Across all entries below, how many lines include "none"? Answer with the number alone.

:: Before-and-after change data ::

|---|

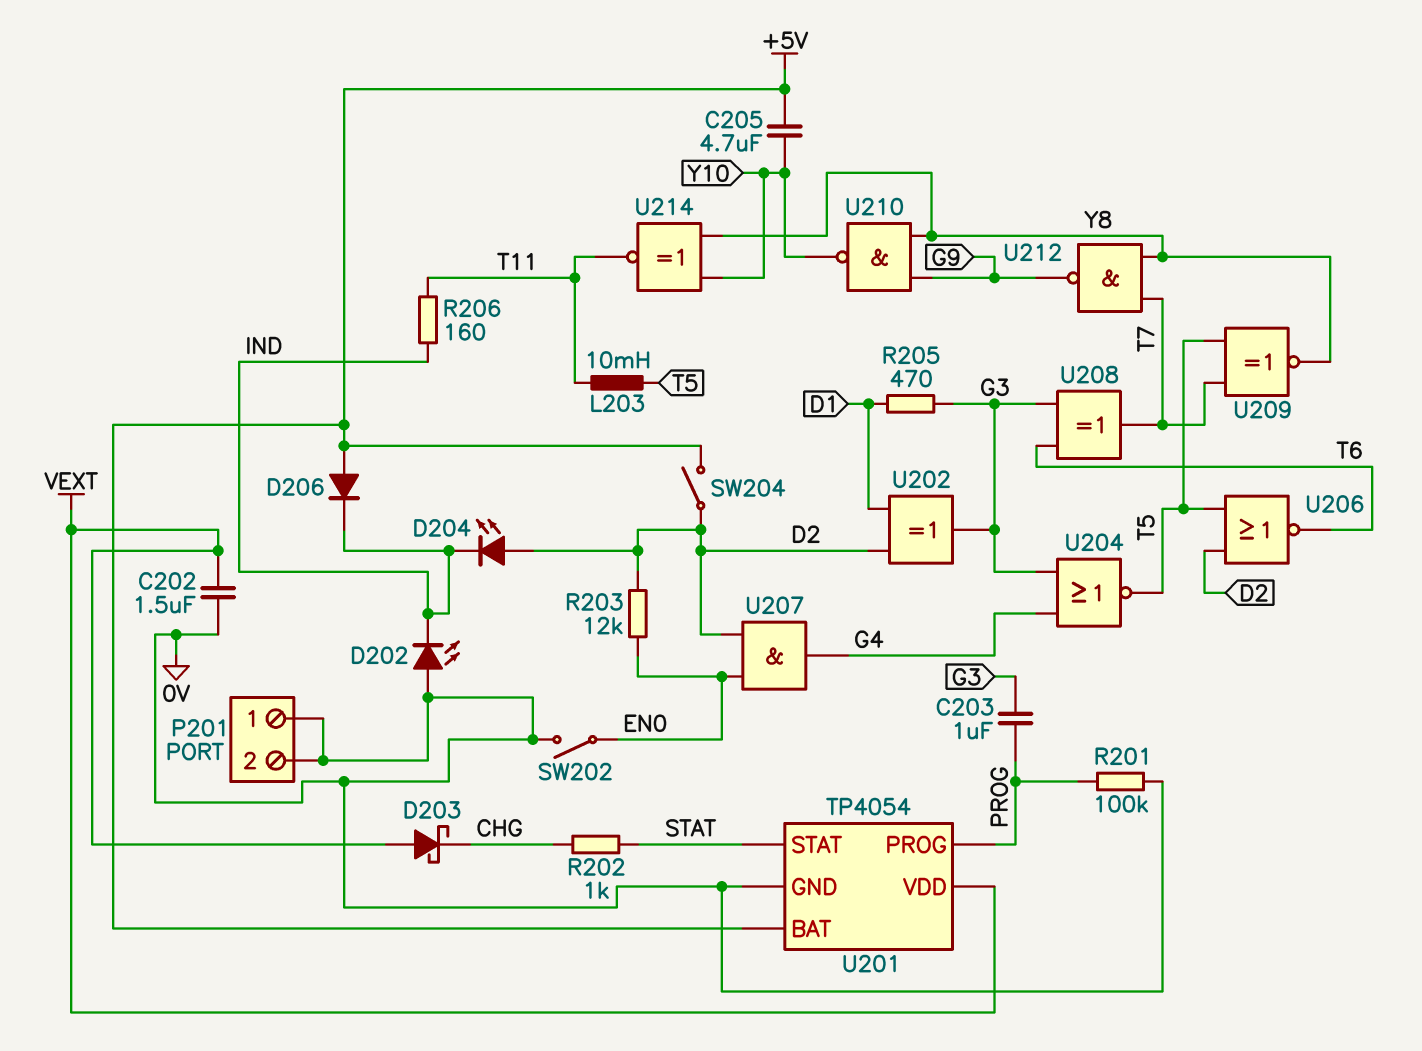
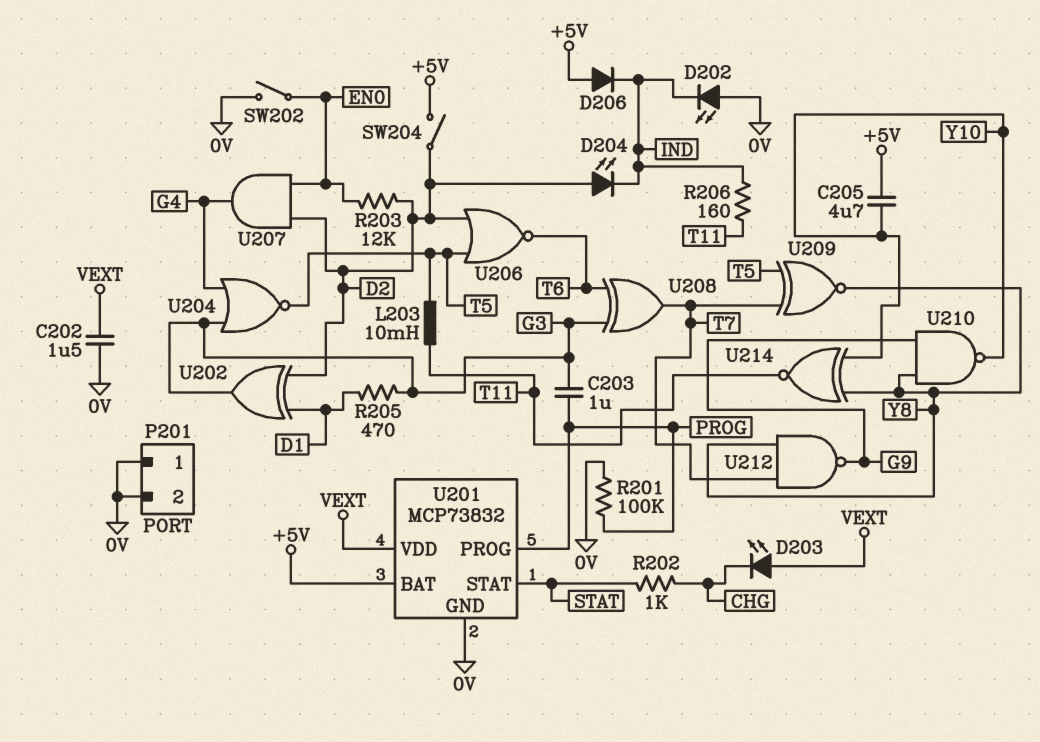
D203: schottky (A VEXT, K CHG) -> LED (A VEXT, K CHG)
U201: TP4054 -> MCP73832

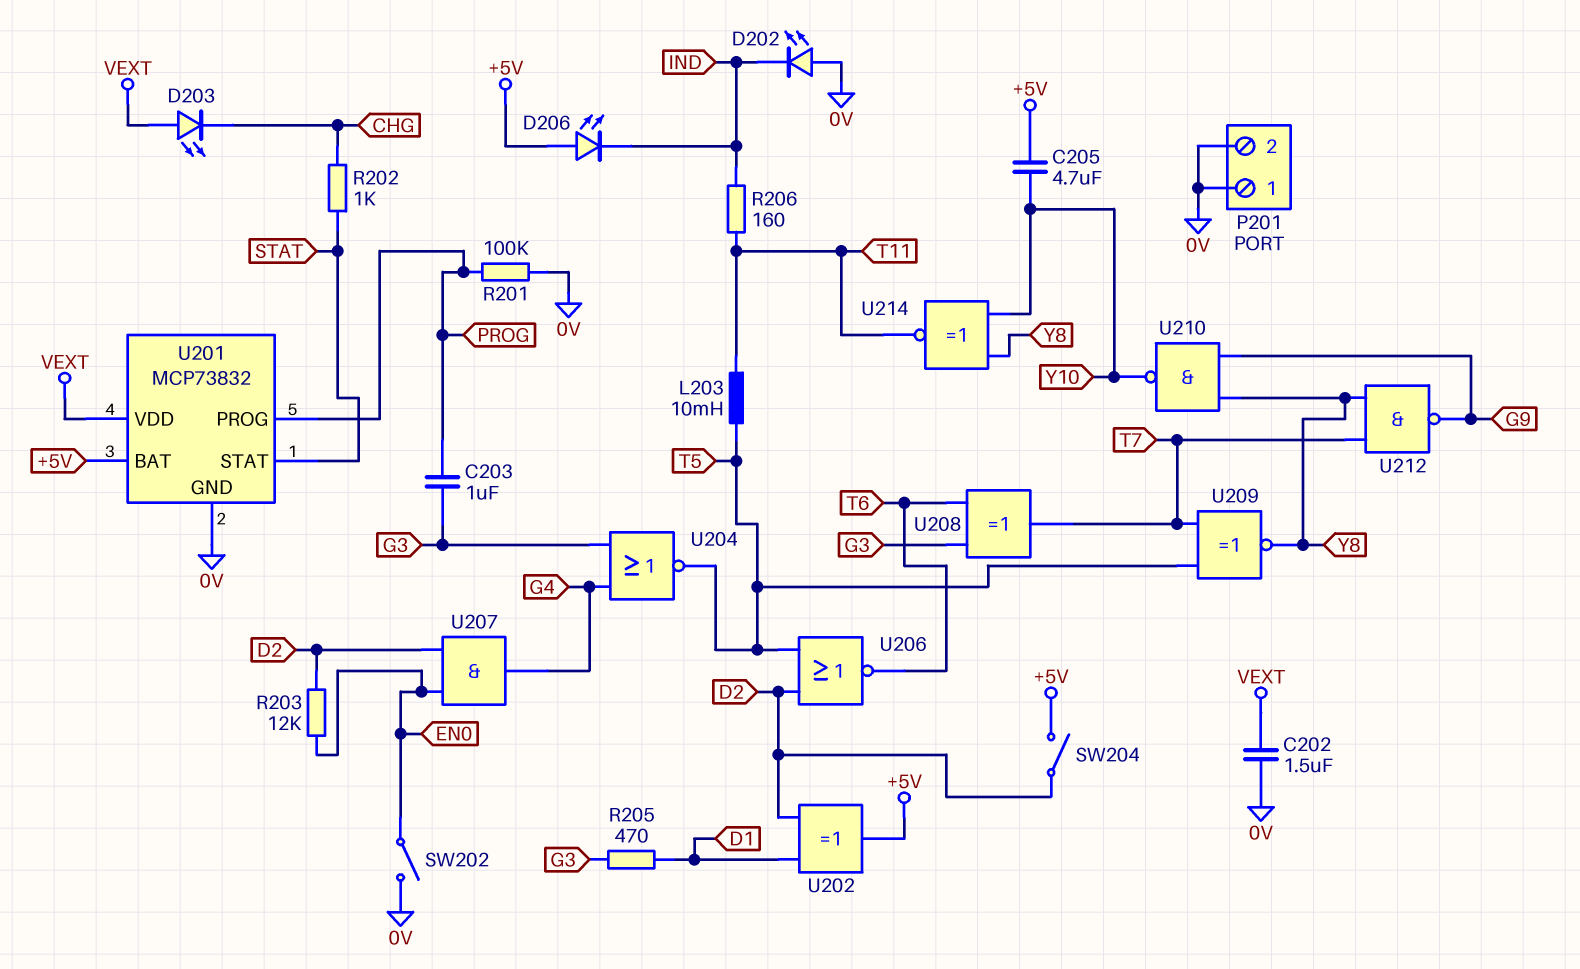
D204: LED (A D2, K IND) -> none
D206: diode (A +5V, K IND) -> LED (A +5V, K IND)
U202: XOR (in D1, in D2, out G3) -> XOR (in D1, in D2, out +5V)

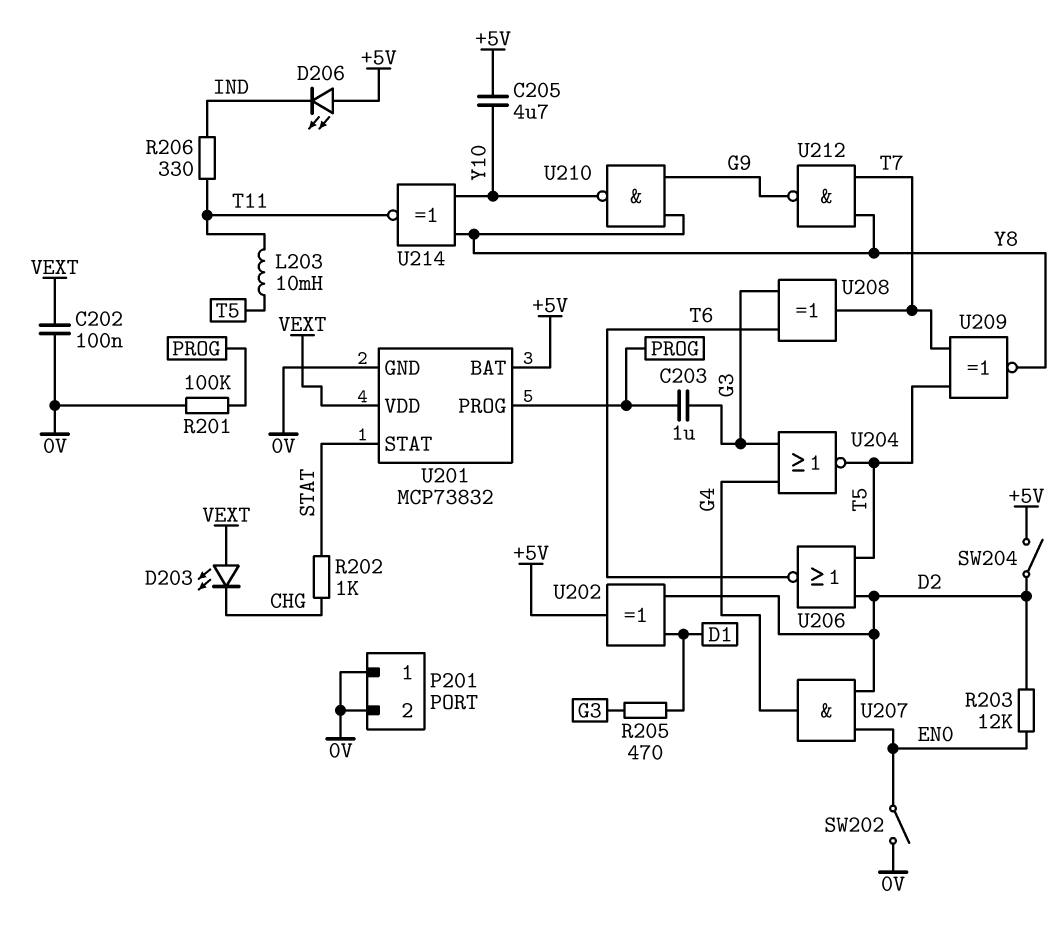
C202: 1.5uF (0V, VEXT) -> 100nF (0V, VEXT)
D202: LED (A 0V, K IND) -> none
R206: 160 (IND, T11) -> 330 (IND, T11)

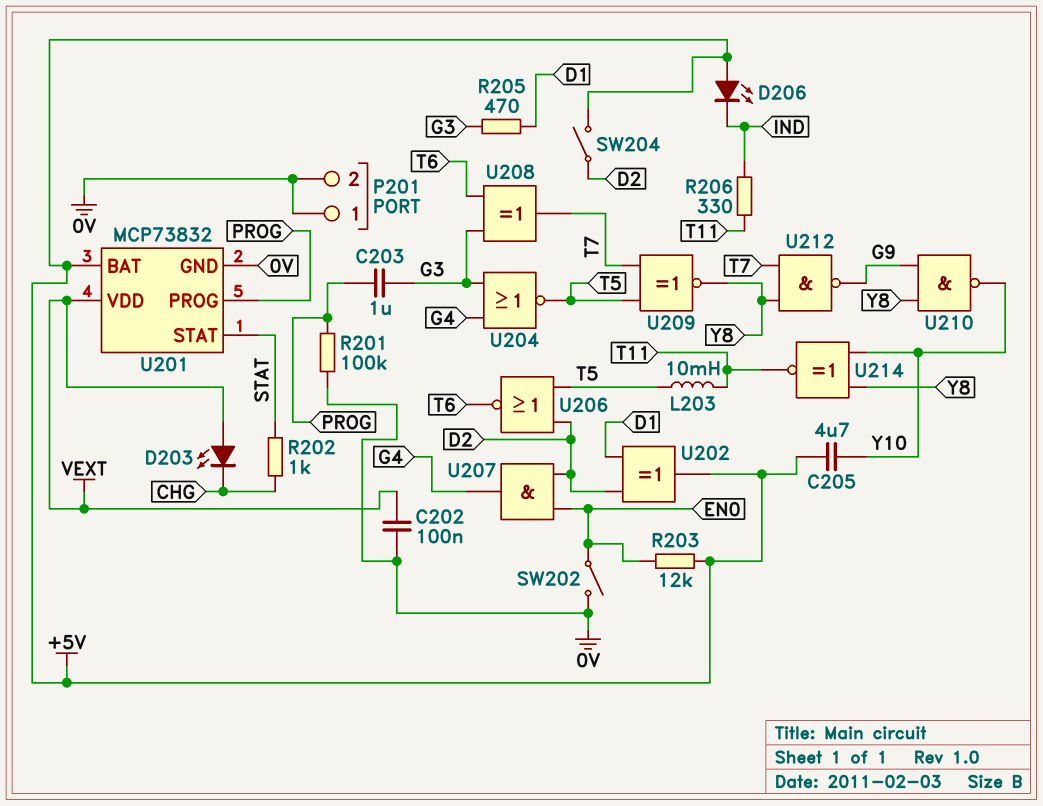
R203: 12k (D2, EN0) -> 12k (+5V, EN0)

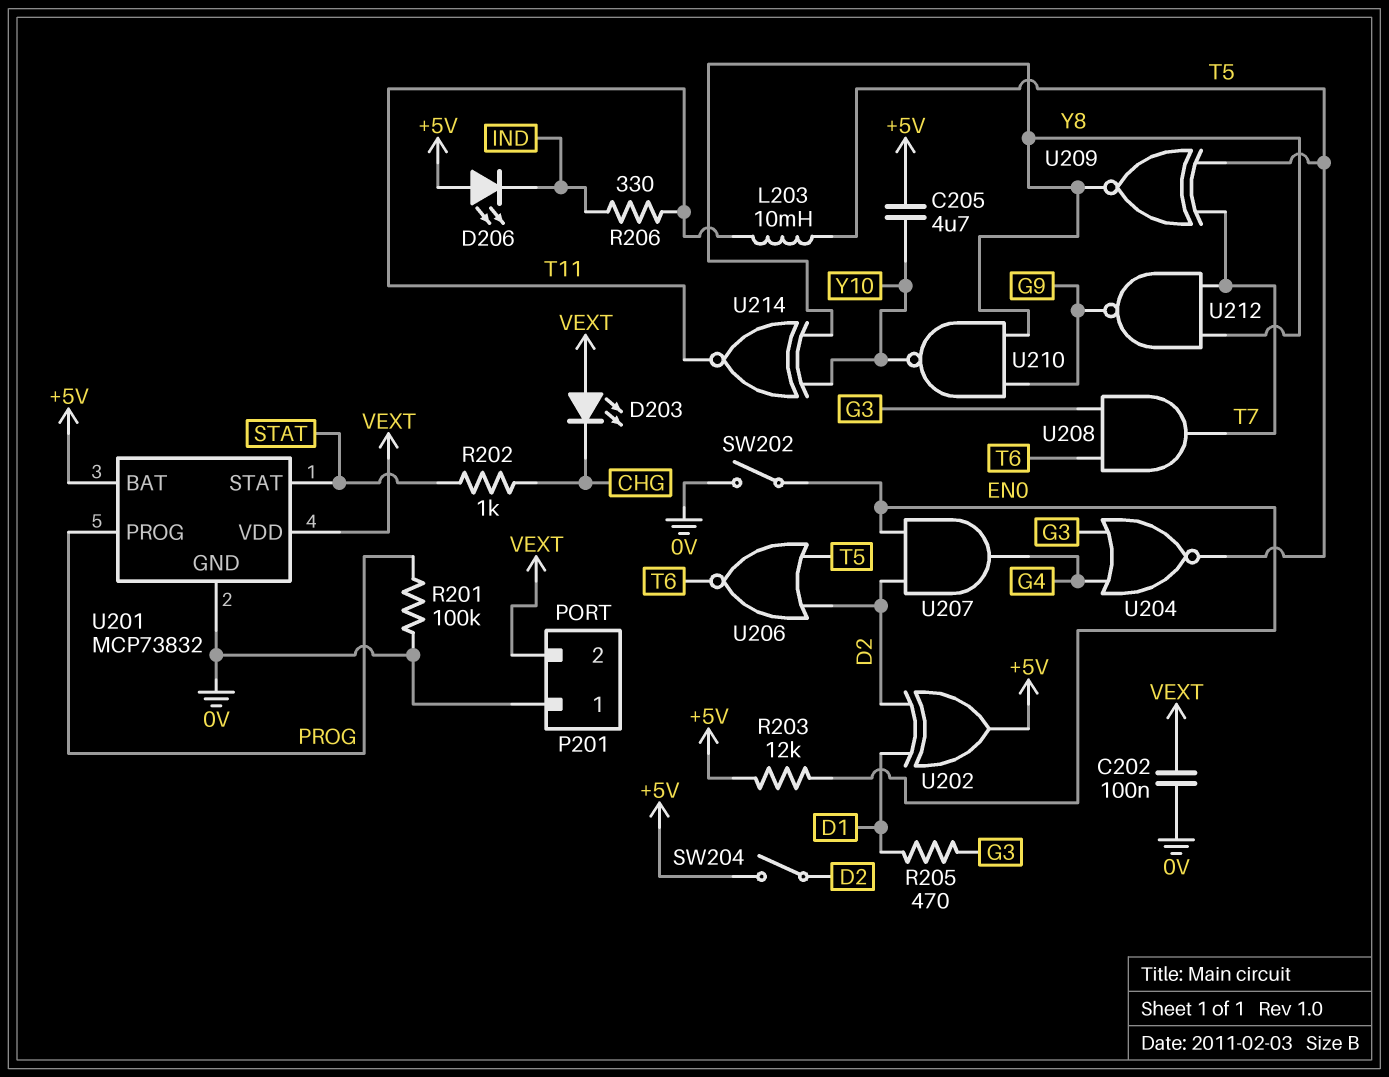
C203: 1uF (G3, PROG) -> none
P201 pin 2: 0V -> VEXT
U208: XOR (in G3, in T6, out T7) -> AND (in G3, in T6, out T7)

|---|

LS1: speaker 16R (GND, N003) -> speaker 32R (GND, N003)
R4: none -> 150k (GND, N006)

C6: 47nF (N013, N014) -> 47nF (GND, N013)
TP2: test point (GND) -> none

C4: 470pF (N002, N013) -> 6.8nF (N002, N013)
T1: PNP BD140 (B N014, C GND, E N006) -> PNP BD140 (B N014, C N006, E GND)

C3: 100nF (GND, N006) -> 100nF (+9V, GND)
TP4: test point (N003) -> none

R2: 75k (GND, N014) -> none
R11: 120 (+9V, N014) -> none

|---|

:: EXPECTED ANSWER ::
8